— WHAT IS REQUIRED —
Your answer must consist of exactly the lines below, starting with the line with "OLED pin SCL: 3 -> 16" and going on through the line with "SCALE: CS1237 -> HX711", and nothing else.

(Beginning of LISTED ENTRIES)

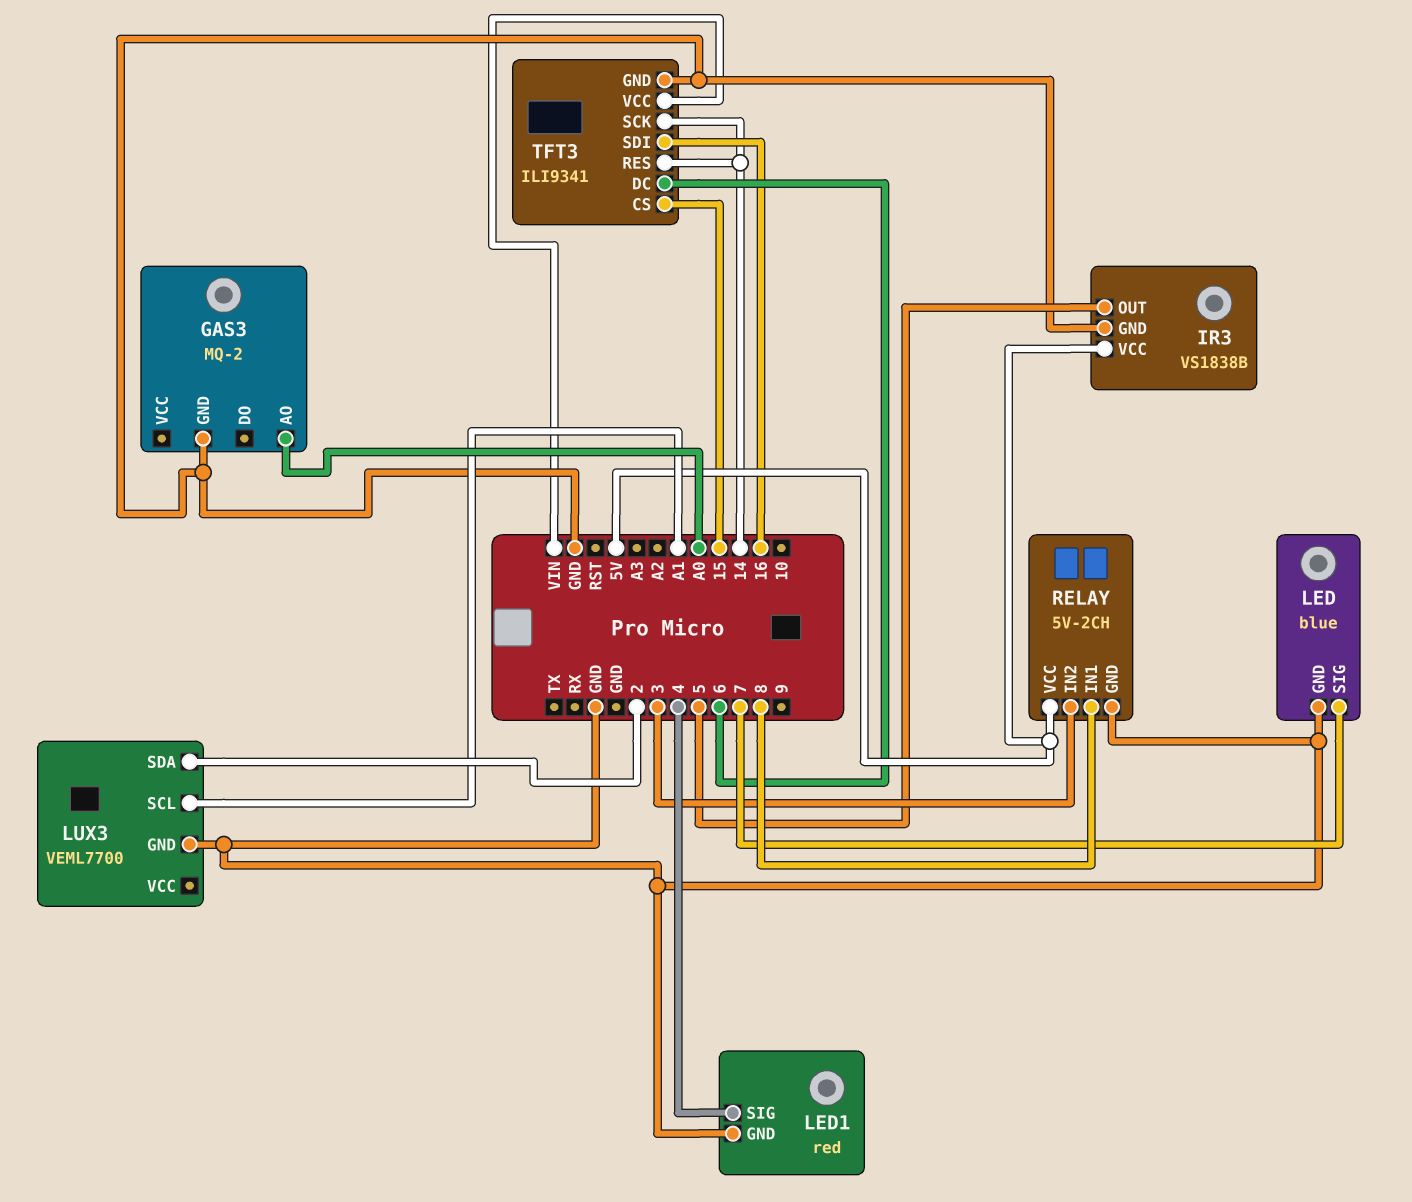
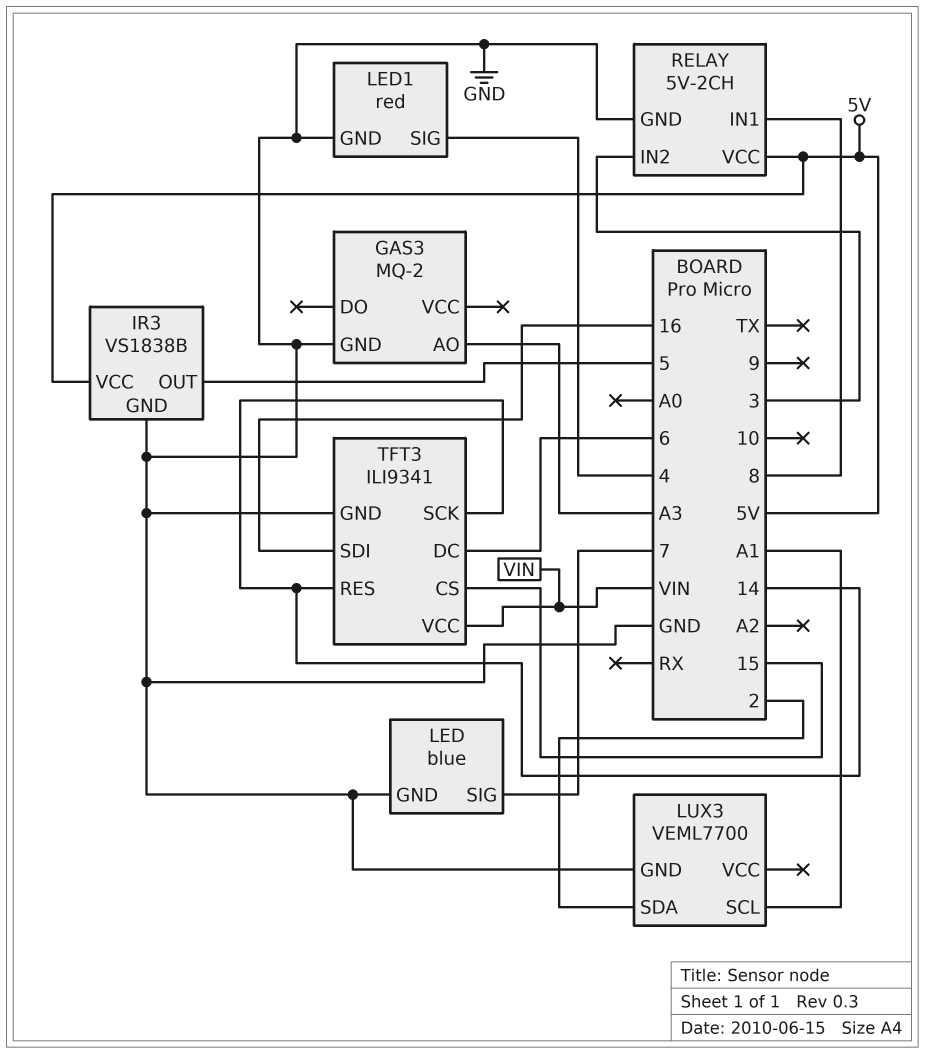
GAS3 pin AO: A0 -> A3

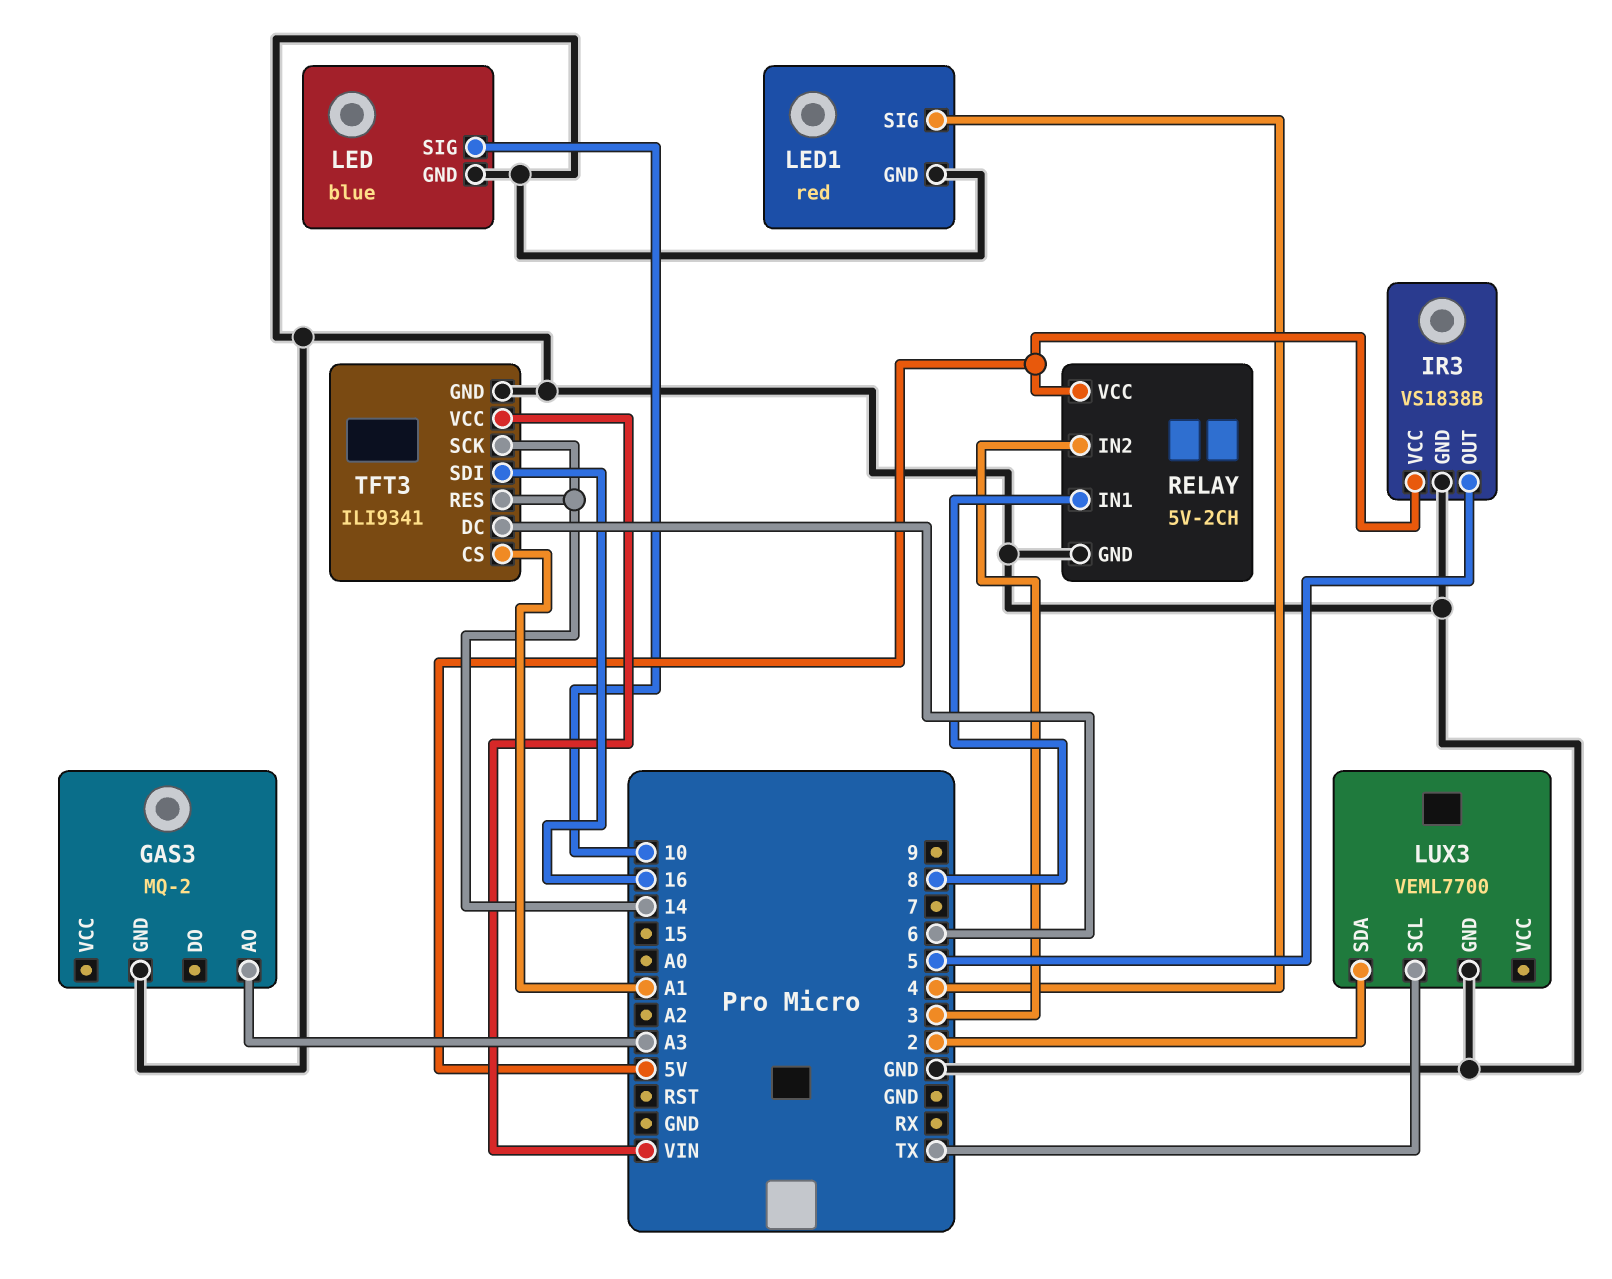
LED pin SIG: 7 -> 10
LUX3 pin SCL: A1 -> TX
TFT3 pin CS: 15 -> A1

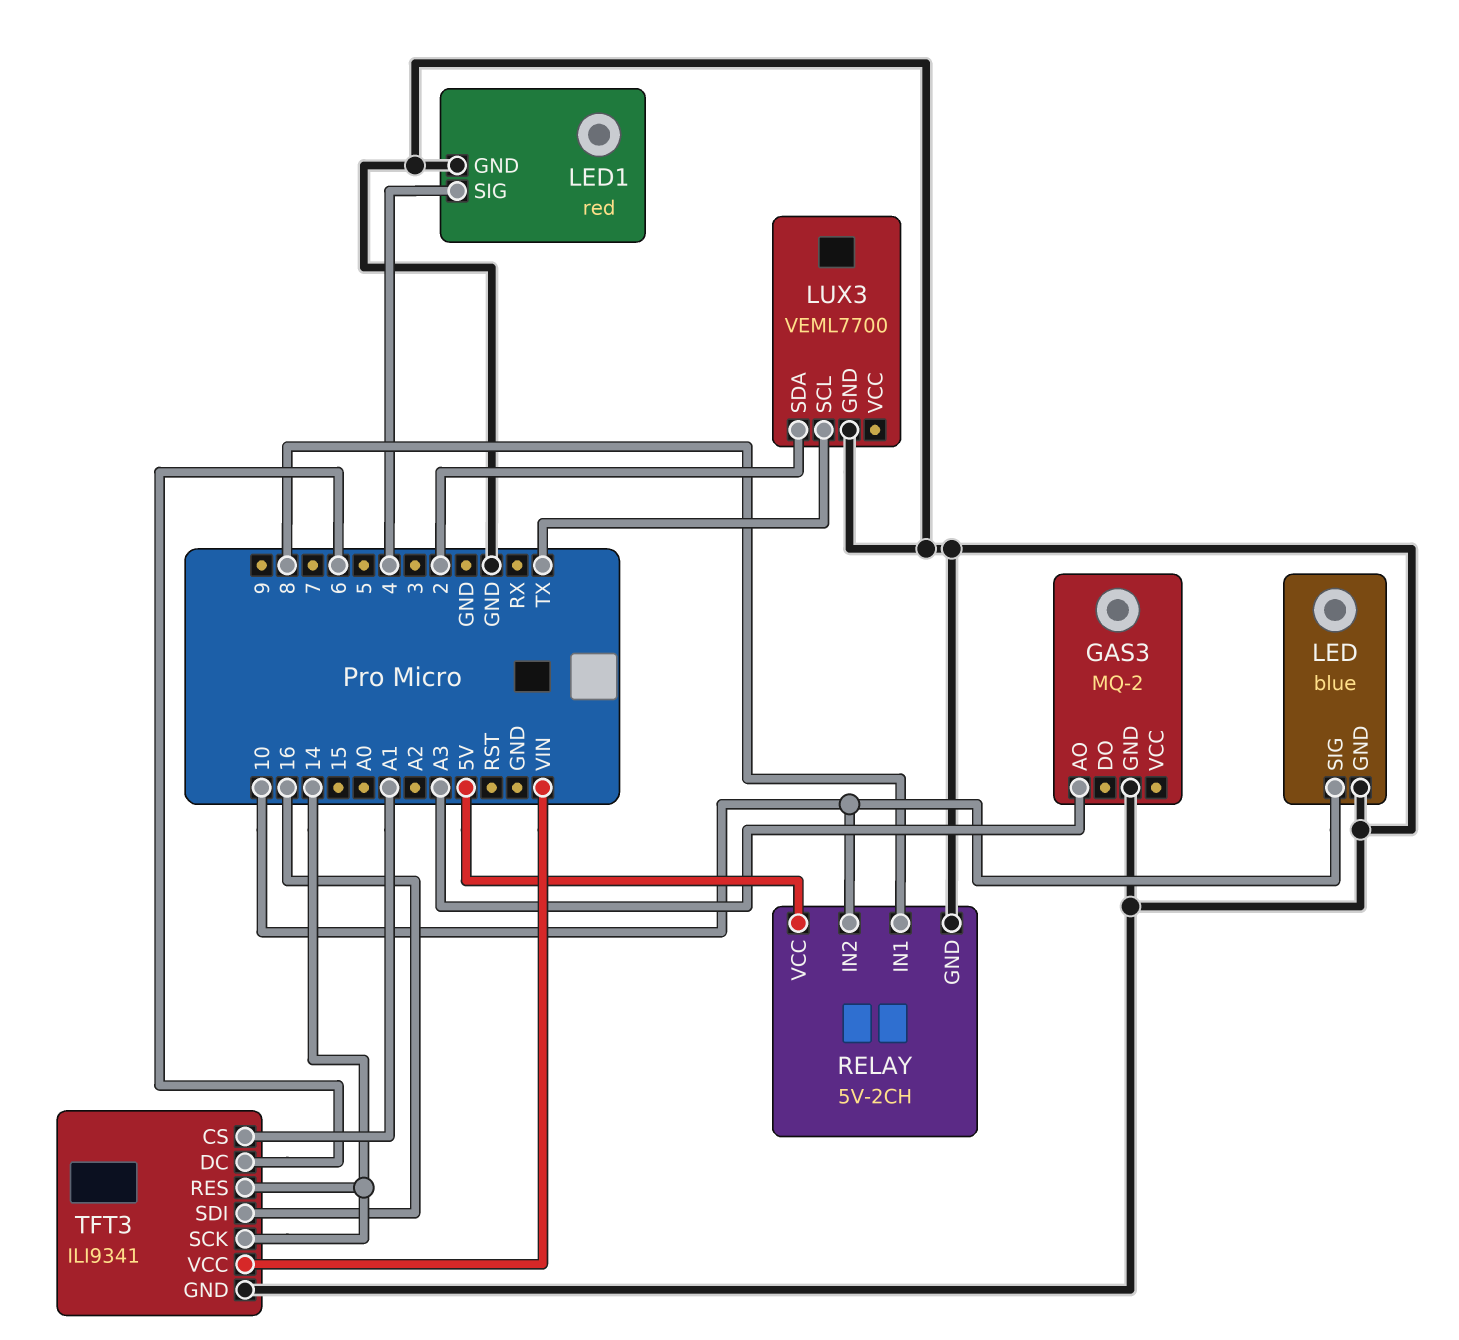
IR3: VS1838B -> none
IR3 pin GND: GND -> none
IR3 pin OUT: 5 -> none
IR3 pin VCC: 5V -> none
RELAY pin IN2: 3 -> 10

(End of LISTED ENTRIES)
(Beginning of LISTED ENTRIES)

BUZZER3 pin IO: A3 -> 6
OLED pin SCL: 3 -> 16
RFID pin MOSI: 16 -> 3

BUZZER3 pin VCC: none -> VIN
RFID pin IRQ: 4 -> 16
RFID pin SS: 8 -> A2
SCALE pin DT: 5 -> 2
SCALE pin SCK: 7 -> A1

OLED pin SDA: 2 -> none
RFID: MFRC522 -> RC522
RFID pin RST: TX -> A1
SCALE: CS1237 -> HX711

(End of LISTED ENTRIES)

— REPLY —
OLED pin SCL: 3 -> 16
RFID pin MOSI: 16 -> 3

BUZZER3 pin VCC: none -> VIN
RFID pin IRQ: 4 -> 16
RFID pin SS: 8 -> A2
SCALE pin DT: 5 -> 2
SCALE pin SCK: 7 -> A1

OLED pin SDA: 2 -> none
RFID: MFRC522 -> RC522
RFID pin RST: TX -> A1
SCALE: CS1237 -> HX711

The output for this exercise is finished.